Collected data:
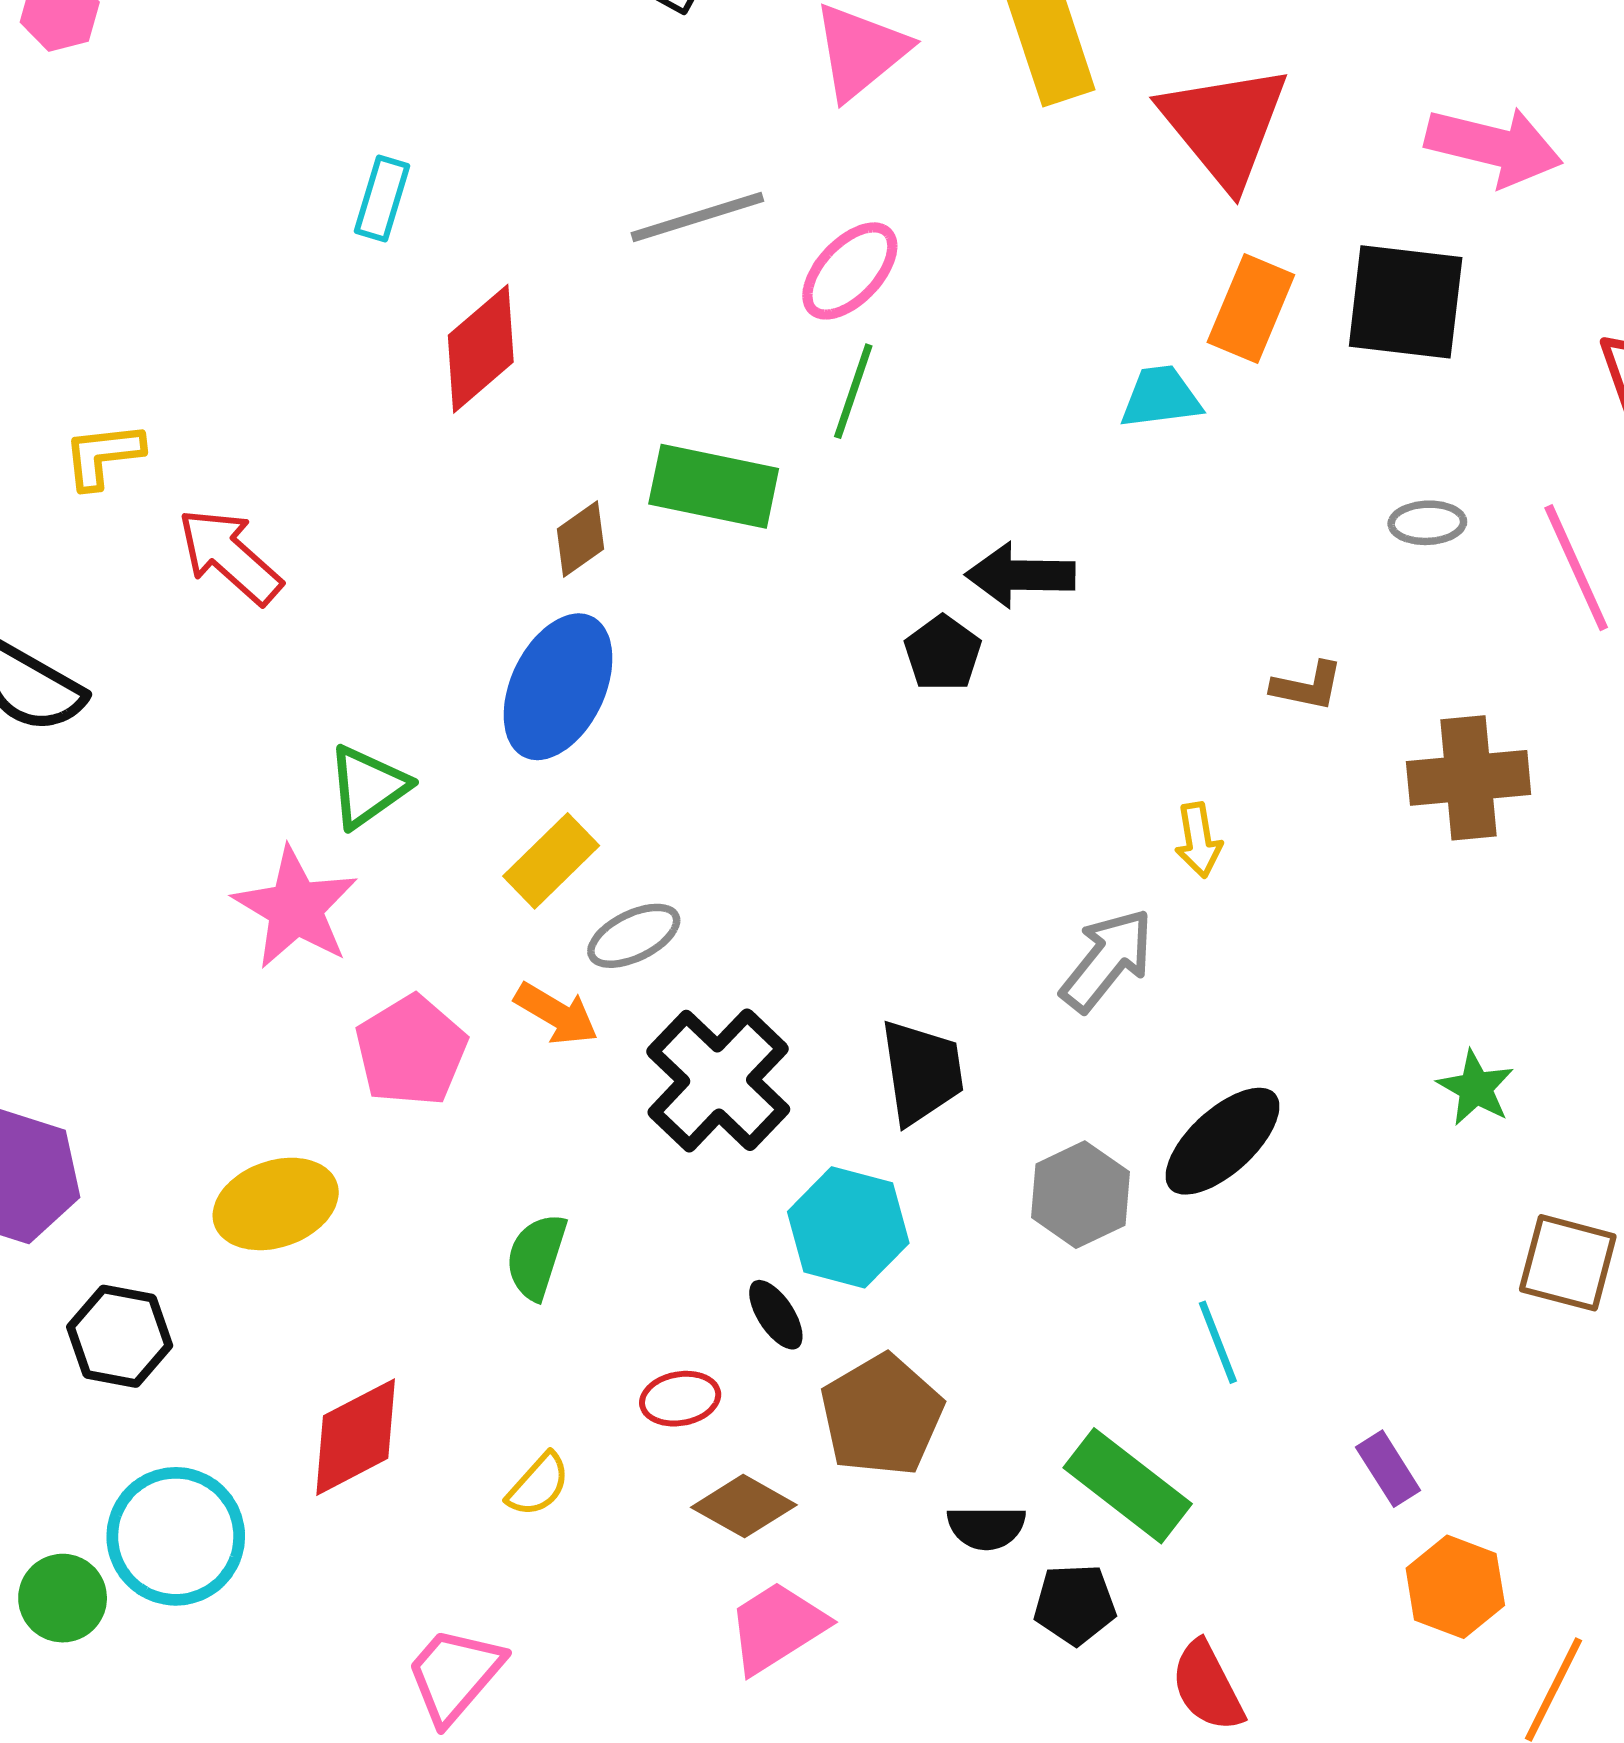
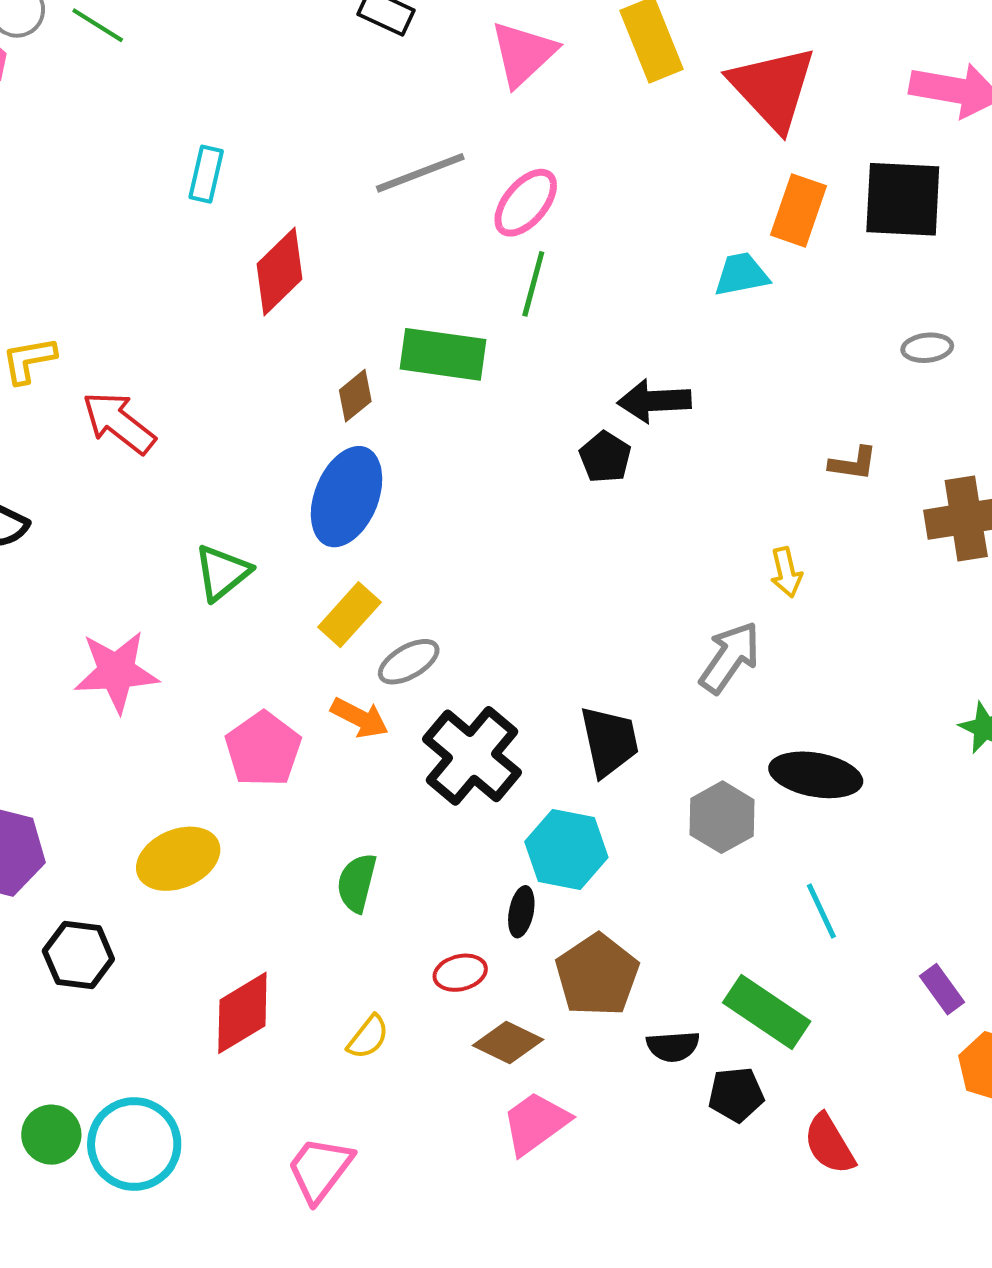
pink star: (296, 908) -> (116, 672), moved, turned -30
black ellipse: (1222, 1141) -> (816, 775), turned 56
black ellipse: (776, 1315) -> (521, 912), turned 48
cyan circle: (176, 1536) -> (134, 1144), moved

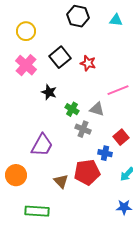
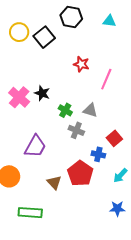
black square: (60, 57) -> (44, 37), moved
pink cross: (26, 65) -> (19, 97), moved
pink line: (118, 90) -> (106, 79), moved, turned -45
red pentagon: (87, 172) -> (80, 173), turned -30

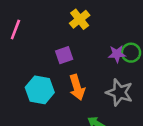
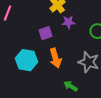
purple star: (117, 54) -> (68, 22), moved

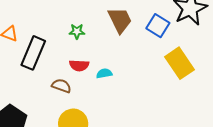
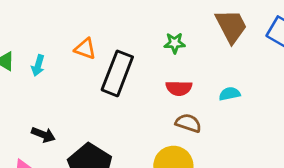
cyan semicircle: (104, 73) -> (230, 94), moved
brown semicircle: (61, 86) -> (188, 123), moved

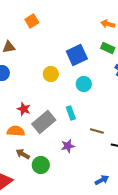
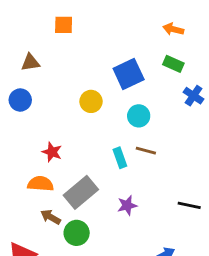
orange square: (32, 21) -> (64, 25), turned 32
gray rectangle: (44, 122) -> (81, 192), moved
brown line: (97, 131) -> (146, 151), moved
purple star: (68, 146) -> (127, 205), moved

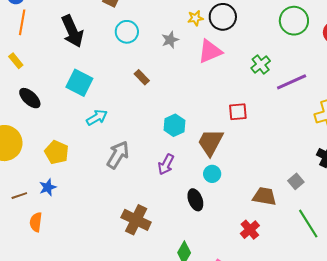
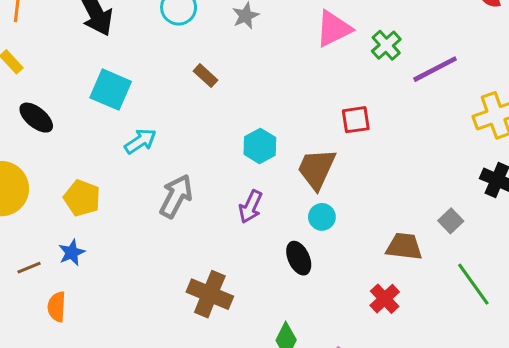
pink triangle: (210, 51) -> (334, 29), moved

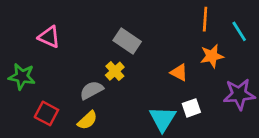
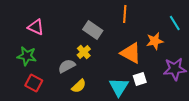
orange line: (205, 19) -> (125, 14), moved
orange triangle: (179, 72) -> (131, 53), size x1.6
green star: (22, 77) -> (27, 56), moved
yellow semicircle: (87, 120) -> (79, 86), moved

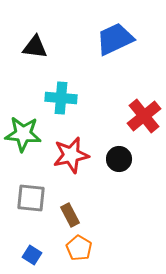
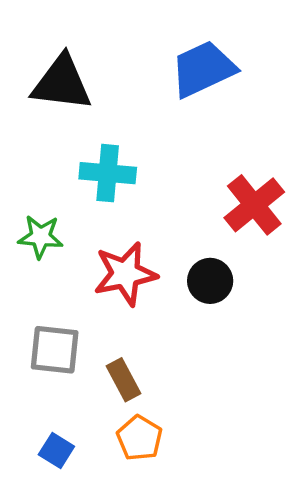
black triangle: (35, 47) -> (62, 83), size x1.4
green star: (23, 134) -> (41, 237), size x0.7

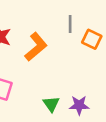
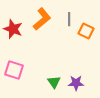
orange L-shape: (36, 47) -> (42, 19), moved

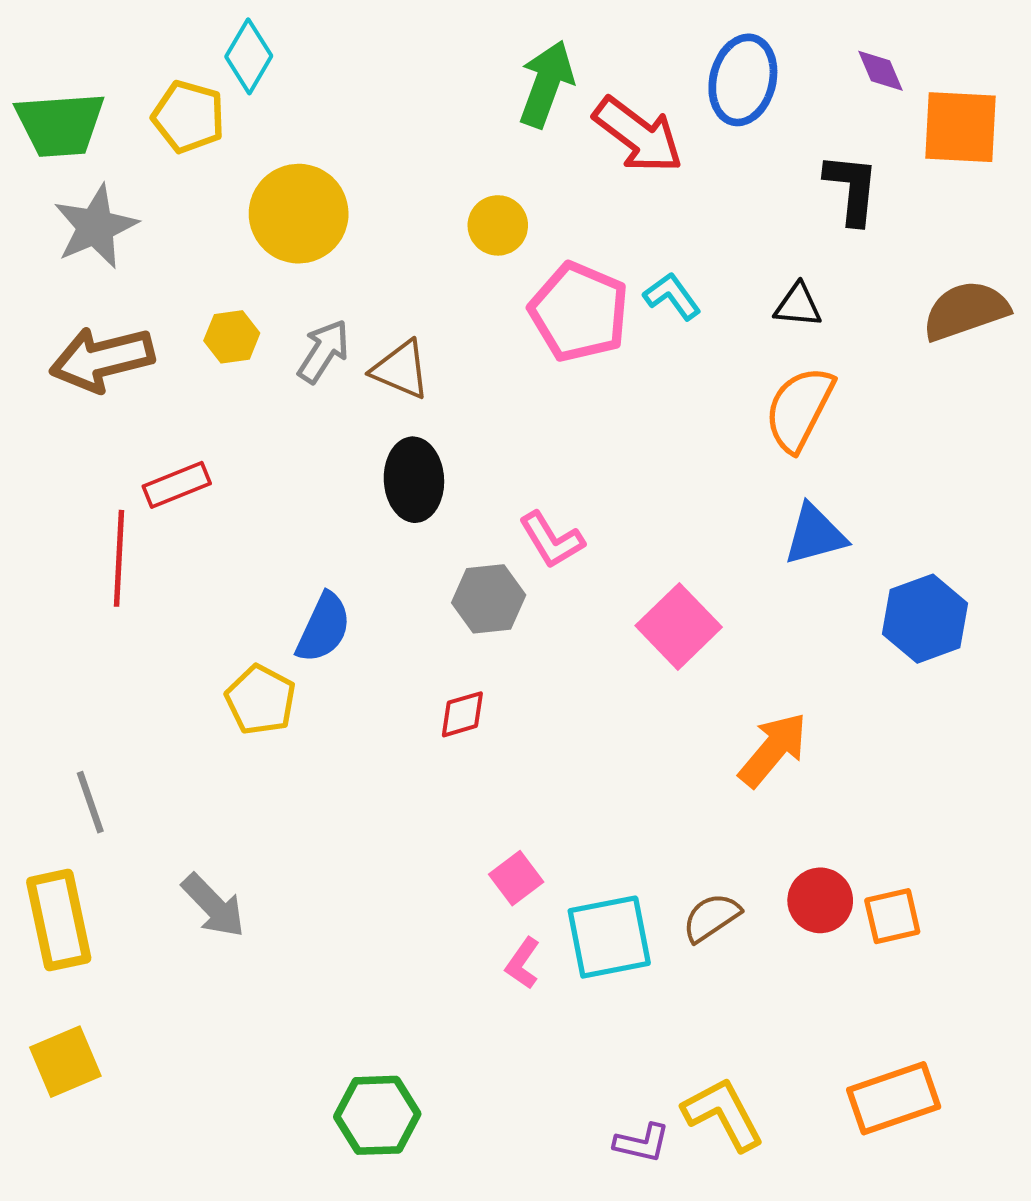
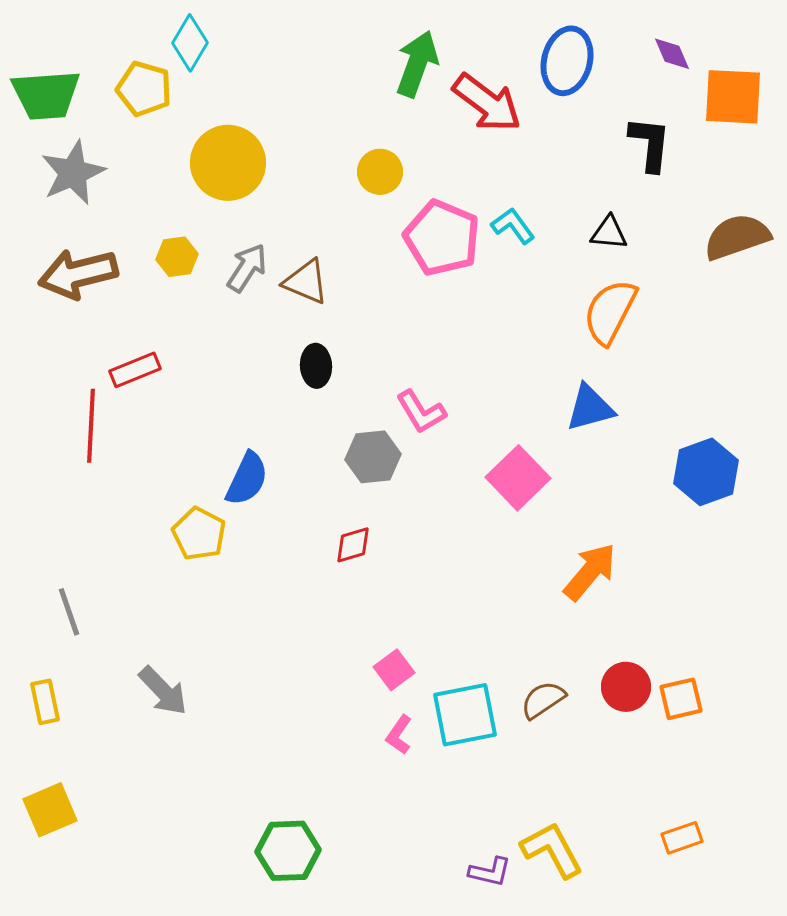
black ellipse: (414, 480) -> (316, 366), size x0.7
blue triangle: (815, 535) -> (590, 408), moved
yellow rectangle: (59, 920) -> (45, 702), size x0.6
orange rectangle: (894, 1098) -> (682, 838), size x0.6

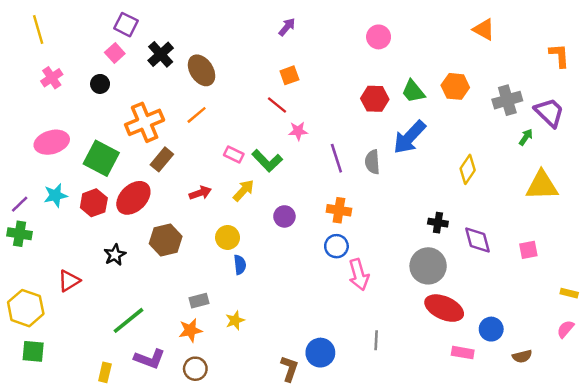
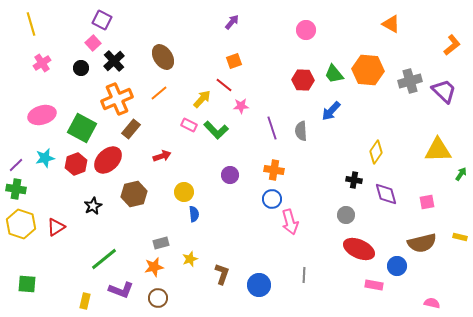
black cross: (161, 54) -> (114, 61), moved
orange L-shape: (559, 55) -> (452, 45), turned 55
orange hexagon: (455, 86) -> (368, 70), size x1.4
blue arrow: (409, 137) -> (331, 111), size x0.7
green arrow: (526, 137) -> (461, 174), moved
yellow diamond: (468, 169) -> (376, 152), moved
yellow arrow: (244, 190) -> (202, 99), moved
gray circle: (428, 266) -> (346, 215), size x0.6
yellow hexagon: (26, 308) -> (21, 224), moved
pink semicircle: (565, 329) -> (432, 303), moved, turned 63
brown semicircle: (522, 356) -> (422, 243), moved, size x1.8
brown L-shape: (289, 369) -> (222, 274), moved

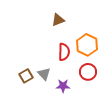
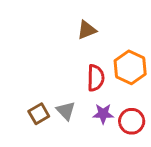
red circle: (88, 72) -> (132, 121), moved
purple star: (63, 86) -> (103, 114), moved

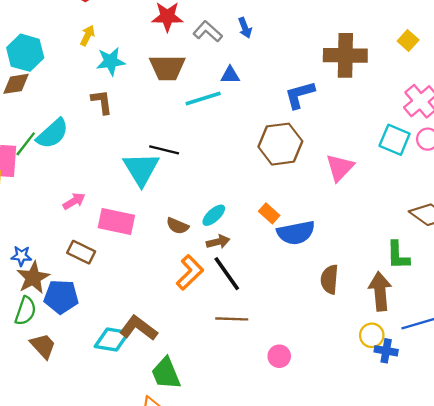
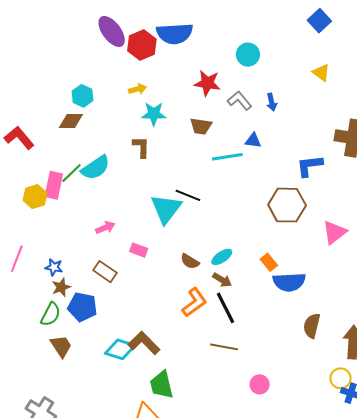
yellow arrow: (88, 36) -> (137, 89), turned 42
cyan hexagon: (25, 53) -> (83, 96), size x0.7
brown trapezoid: (167, 68) -> (201, 126), size x0.7
pink rectangle: (116, 222) -> (139, 250), size x0.6
brown arrow: (218, 242) -> (222, 280), turned 36
brown star: (33, 278) -> (61, 287), size x0.7

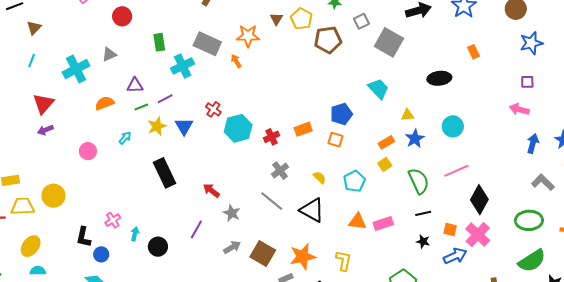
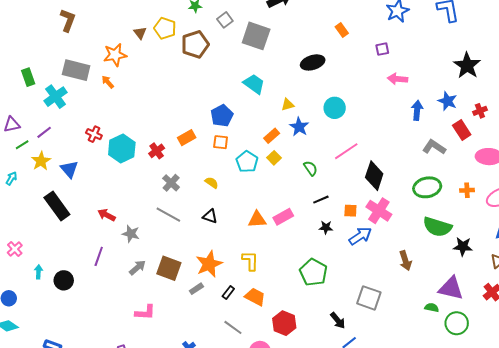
purple square: (527, 82) -> (382, 49), moved
blue triangle: (184, 126) -> (69, 169), moved
cyan pentagon: (354, 181) -> (247, 162), moved
green semicircle: (419, 181) -> (311, 168), size x0.6
black triangle: (312, 210) -> (210, 216), size x0.6
pink cross: (113, 220) -> (15, 249), moved
green semicircle: (532, 261) -> (437, 227), turned 60

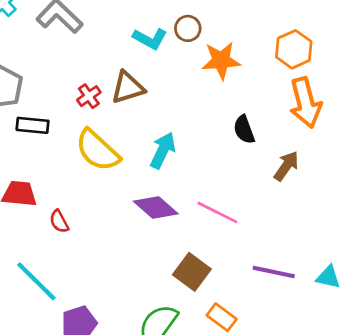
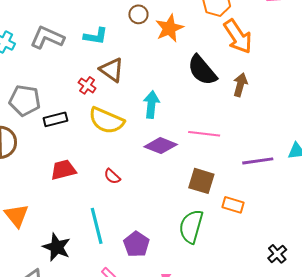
cyan L-shape: (150, 39) -> (96, 36), moved
brown triangle: (128, 88) -> (112, 70), turned -48
black semicircle: (244, 130) -> (202, 70), size x1.6
red semicircle: (59, 221) -> (112, 176), moved
cyan line: (36, 281) -> (97, 226), turned 51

* **YOUR OBJECTIVE**: Every entry above should be returned exactly, with no images included.

* **YOUR RESPONSE**:
pink star: (296, 908) -> (116, 672), moved, turned -30
black ellipse: (1222, 1141) -> (816, 775), turned 56
black ellipse: (776, 1315) -> (521, 912), turned 48
cyan circle: (176, 1536) -> (134, 1144), moved

black square: (60, 57) -> (44, 37), moved
pink cross: (26, 65) -> (19, 97), moved
pink line: (118, 90) -> (106, 79), moved, turned -45
red pentagon: (87, 172) -> (80, 173), turned -30

purple star: (117, 54) -> (68, 22), moved

cyan semicircle: (104, 73) -> (230, 94), moved
brown semicircle: (61, 86) -> (188, 123), moved

orange square: (32, 21) -> (64, 25), turned 32
gray rectangle: (44, 122) -> (81, 192), moved
brown line: (97, 131) -> (146, 151), moved
purple star: (68, 146) -> (127, 205), moved

pink triangle: (210, 51) -> (334, 29), moved

orange line: (205, 19) -> (125, 14), moved
orange triangle: (179, 72) -> (131, 53), size x1.6
green star: (22, 77) -> (27, 56), moved
yellow semicircle: (87, 120) -> (79, 86), moved

black triangle: (35, 47) -> (62, 83), size x1.4
green star: (23, 134) -> (41, 237), size x0.7

orange L-shape: (36, 47) -> (42, 19), moved

black ellipse: (414, 480) -> (316, 366), size x0.7
blue triangle: (815, 535) -> (590, 408), moved
yellow rectangle: (59, 920) -> (45, 702), size x0.6
orange rectangle: (894, 1098) -> (682, 838), size x0.6

black cross: (161, 54) -> (114, 61), moved
orange L-shape: (559, 55) -> (452, 45), turned 55
orange hexagon: (455, 86) -> (368, 70), size x1.4
blue arrow: (409, 137) -> (331, 111), size x0.7
green arrow: (526, 137) -> (461, 174), moved
yellow diamond: (468, 169) -> (376, 152), moved
yellow arrow: (244, 190) -> (202, 99), moved
gray circle: (428, 266) -> (346, 215), size x0.6
yellow hexagon: (26, 308) -> (21, 224), moved
pink semicircle: (565, 329) -> (432, 303), moved, turned 63
brown semicircle: (522, 356) -> (422, 243), moved, size x1.8
brown L-shape: (289, 369) -> (222, 274), moved

red circle: (88, 72) -> (132, 121), moved
purple star: (63, 86) -> (103, 114), moved

yellow arrow: (88, 36) -> (137, 89), turned 42
cyan hexagon: (25, 53) -> (83, 96), size x0.7
brown trapezoid: (167, 68) -> (201, 126), size x0.7
pink rectangle: (116, 222) -> (139, 250), size x0.6
brown arrow: (218, 242) -> (222, 280), turned 36
brown star: (33, 278) -> (61, 287), size x0.7

purple square: (527, 82) -> (382, 49), moved
blue triangle: (184, 126) -> (69, 169), moved
cyan pentagon: (354, 181) -> (247, 162), moved
green semicircle: (419, 181) -> (311, 168), size x0.6
black triangle: (312, 210) -> (210, 216), size x0.6
pink cross: (113, 220) -> (15, 249), moved
green semicircle: (532, 261) -> (437, 227), turned 60

cyan L-shape: (150, 39) -> (96, 36), moved
brown triangle: (128, 88) -> (112, 70), turned -48
black semicircle: (244, 130) -> (202, 70), size x1.6
red semicircle: (59, 221) -> (112, 176), moved
cyan line: (36, 281) -> (97, 226), turned 51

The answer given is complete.